Task brief:
Only the lines from the beginning of the entries through the one that holds "gray arrow: (112, 15) -> (116, 14), moved" may appear in the answer, written out exactly and free of pictures.

Supplied material:
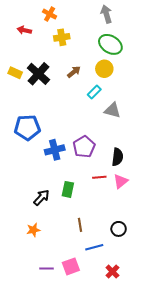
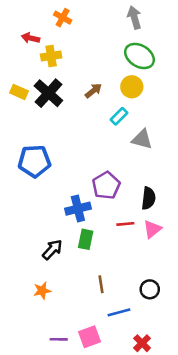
yellow cross: (62, 37) -> (51, 56), moved
blue cross: (55, 150) -> (78, 209), moved

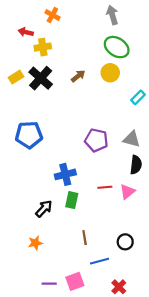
yellow rectangle: (19, 92) -> (16, 77), turned -56
cyan rectangle: (119, 116) -> (138, 97), moved
gray triangle: (142, 139) -> (132, 139), moved
purple pentagon: (106, 185) -> (96, 140), moved, turned -30
black semicircle: (148, 198) -> (136, 165), moved

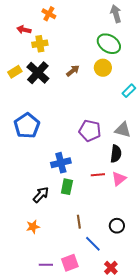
gray arrow: (112, 15) -> (116, 14), moved
blue pentagon: (29, 135) -> (27, 126), turned -30
black semicircle: (136, 165) -> (116, 154), moved
blue line: (100, 261) -> (93, 244), turned 60

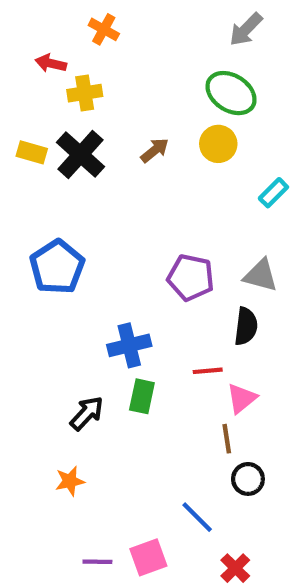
gray arrow: (116, 14) -> (246, 29), turned -120
yellow rectangle: (15, 72) -> (32, 152), turned 48
pink triangle: (119, 179) -> (242, 398), moved
brown line: (79, 222) -> (227, 439), moved

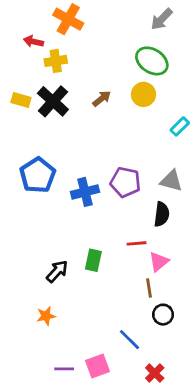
orange cross: (104, 29) -> (68, 19), size x1.5
blue cross: (129, 345) -> (85, 192), moved

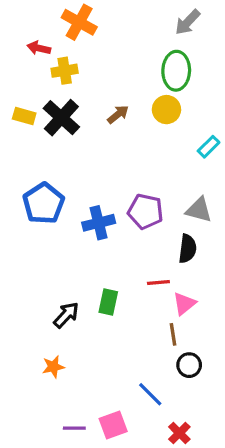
green ellipse: (152, 61) -> (176, 71), turned 60

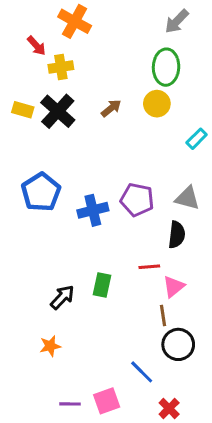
red arrow: (39, 48) -> (36, 46), turned -145
black circle: (189, 365) -> (178, 344), size x1.4

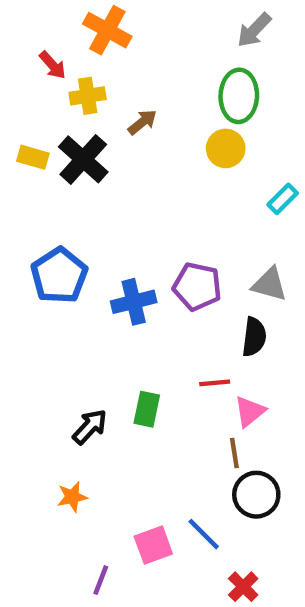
brown arrow: (111, 108) -> (142, 122), moved
pink square: (107, 401) -> (153, 545), moved
purple line: (70, 404) -> (101, 580), turned -70

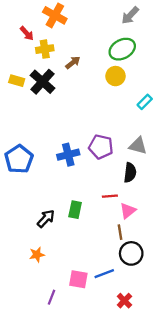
green ellipse: (239, 96) -> (122, 49), turned 60
blue pentagon: (59, 276) -> (19, 159), moved
blue line: (204, 534) -> (104, 274), turned -66
pink square: (153, 545) -> (78, 279), turned 30

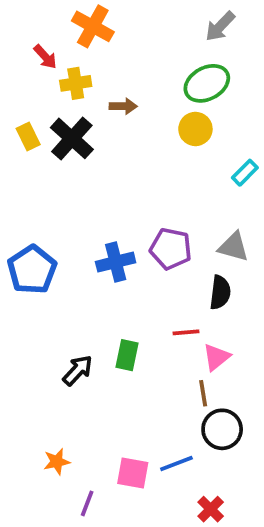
brown arrow: (73, 63) -> (123, 106), turned 40
yellow rectangle: (17, 81) -> (28, 137), turned 48
orange star: (37, 255) -> (57, 462), moved

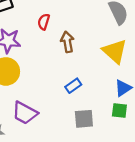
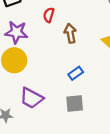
gray square: (84, 119) -> (75, 103), moved

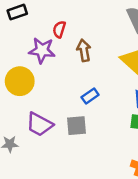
purple star: (16, 32) -> (42, 50), moved
gray square: (75, 103) -> (76, 126), moved

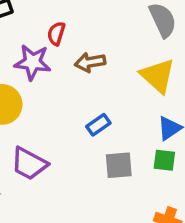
brown arrow: (84, 50) -> (90, 62), turned -90
gray square: (76, 126) -> (119, 165), moved

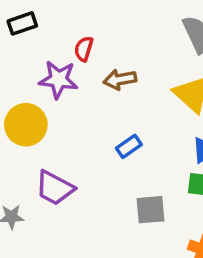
gray square: (119, 165) -> (151, 210), moved

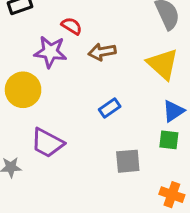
red semicircle: (84, 49) -> (72, 26), turned 105

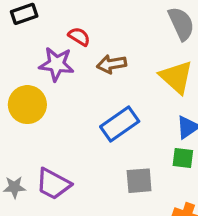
blue rectangle: (110, 108) -> (120, 124), size x1.6
purple trapezoid: (47, 143) -> (53, 184), moved

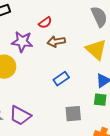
red semicircle: (79, 37) -> (45, 23), moved, turned 112
blue rectangle: (120, 124) -> (61, 79), size x0.7

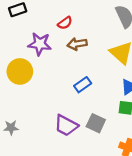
gray square: (73, 114) -> (96, 123), turned 30
purple trapezoid: (20, 116) -> (66, 125), moved

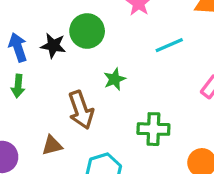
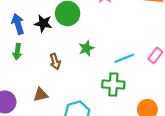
cyan line: (169, 45) -> (124, 58), moved
brown arrow: (81, 110) -> (55, 62), moved, size x0.6

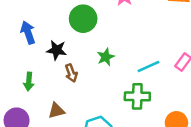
black star: (43, 23) -> (57, 50), moved
green arrow: (17, 52) -> (29, 82), moved

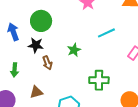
green circle: (83, 19) -> (41, 21), moved
cyan line: (148, 67) -> (106, 33), moved

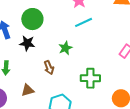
cyan line: (106, 33) -> (84, 22), moved
brown arrow: (47, 63) -> (49, 68), moved

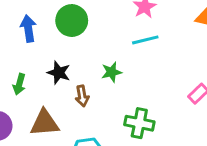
black star: (27, 43) -> (59, 73), moved
brown triangle: (28, 90) -> (45, 123), size x1.5

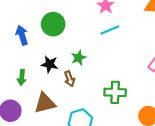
green star: (111, 72) -> (79, 58), moved

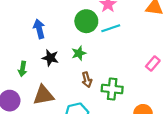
green circle: (53, 24) -> (86, 21), moved
blue arrow: (22, 35) -> (39, 29), moved
brown arrow: (70, 79) -> (87, 80), moved

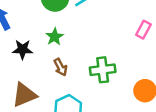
brown arrow: (87, 80) -> (60, 67), moved

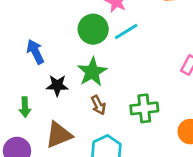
green star: (55, 37) -> (92, 72), size x1.5

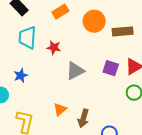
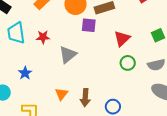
purple square: (111, 68) -> (89, 25), moved
blue star: (21, 76) -> (25, 73), moved

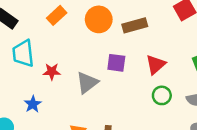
purple square: (89, 25) -> (116, 63), moved
red star: (43, 37) -> (52, 72), moved

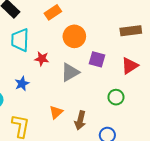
orange circle: (99, 19) -> (74, 36), moved
brown rectangle: (135, 25) -> (131, 31), moved
green circle: (162, 95) -> (116, 97), moved

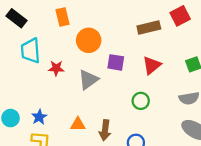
orange rectangle: (53, 12) -> (63, 17), turned -63
blue star: (22, 84) -> (39, 117), moved
orange triangle: (56, 112) -> (78, 124), turned 48

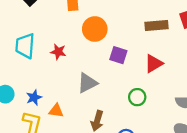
cyan trapezoid: (31, 51) -> (25, 46), moved
gray triangle: (88, 80) -> (87, 83), moved
orange triangle: (78, 124) -> (56, 111), moved

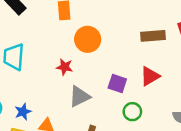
red star: (58, 52) -> (65, 67), moved
purple square: (118, 55) -> (117, 83), moved

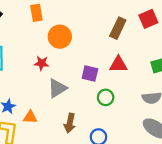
brown rectangle: (153, 36) -> (118, 28), turned -55
red triangle: (150, 76) -> (118, 64), turned 36

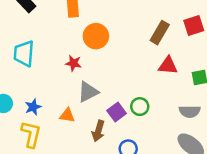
red triangle: (118, 64) -> (168, 66), moved
purple square: (90, 73) -> (117, 112), moved, turned 35
orange triangle: (30, 117) -> (67, 115), moved

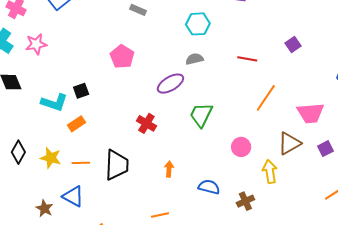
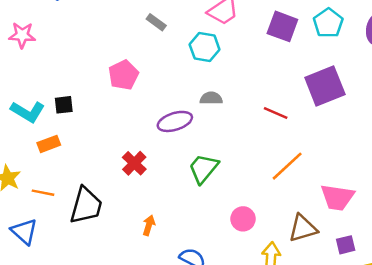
cyan hexagon: (198, 24) -> (205, 47), moved
purple square: (293, 44) -> (325, 86), moved, size x2.0

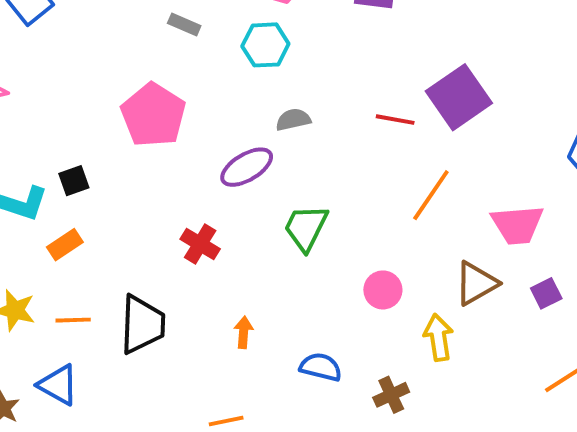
pink pentagon: (123, 75) -> (153, 115), size x1.4
purple square: (325, 86) -> (459, 97), moved

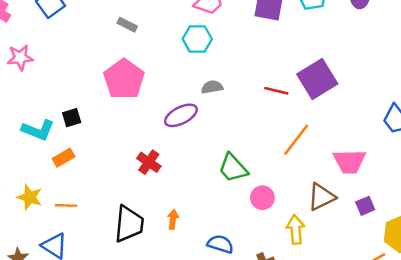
gray rectangle: (184, 24) -> (127, 25), moved
green trapezoid: (306, 228) -> (233, 168), moved, turned -72
black trapezoid: (142, 324) -> (129, 224), moved

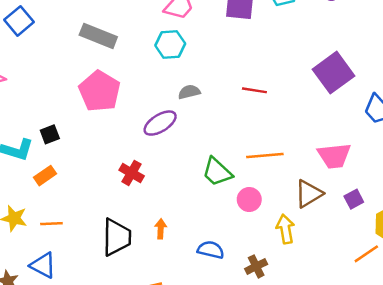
gray rectangle: (127, 25) -> (98, 36), size x1.8
purple square: (317, 79) -> (333, 73), moved
orange line: (296, 140) -> (265, 155), moved, turned 52

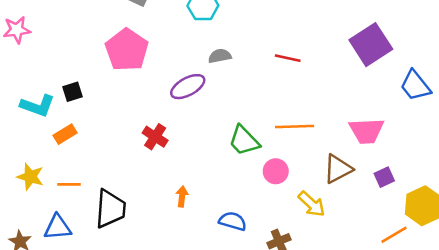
yellow arrow: (285, 229) -> (312, 204), turned 140
black trapezoid: (117, 237) -> (110, 209), moved
blue triangle: (43, 265) -> (58, 227), turned -36

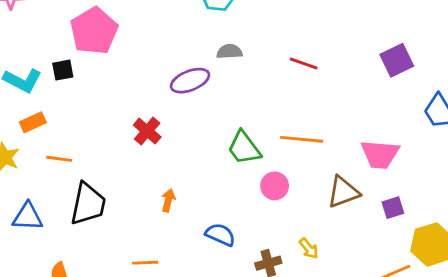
purple square: (371, 45) -> (397, 60), size x0.7
pink pentagon: (127, 50) -> (94, 31), moved
orange rectangle: (65, 134) -> (33, 122), moved
orange line: (69, 184) -> (59, 159), moved
yellow arrow: (312, 204) -> (309, 248), moved, size x0.7

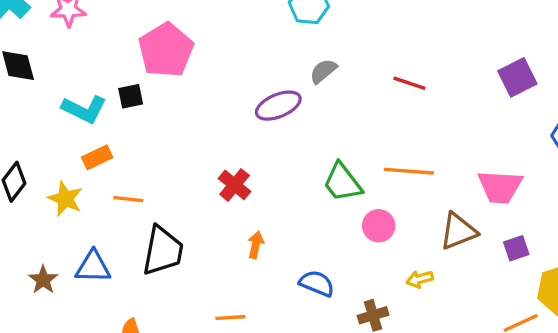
gray semicircle: (229, 52) -> (323, 71), turned -35
red cross: (147, 131) -> (235, 185), moved
yellow arrow: (309, 248) -> (420, 279), moved, turned 115

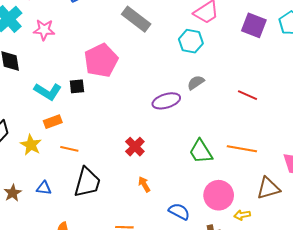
pink circle: (379, 226) -> (219, 195), moved, size x1.5
orange arrow: (256, 245) -> (144, 184), turned -49
blue triangle: (93, 267) -> (44, 188), size x0.7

Expected answer:
yellow cross: (62, 37) -> (51, 56), moved
blue cross: (55, 150) -> (78, 209), moved

yellow rectangle: (19, 92) -> (16, 77), turned -56
cyan rectangle: (119, 116) -> (138, 97), moved
gray triangle: (142, 139) -> (132, 139), moved
purple pentagon: (106, 185) -> (96, 140), moved, turned -30
black semicircle: (148, 198) -> (136, 165), moved

gray arrow: (112, 15) -> (116, 14), moved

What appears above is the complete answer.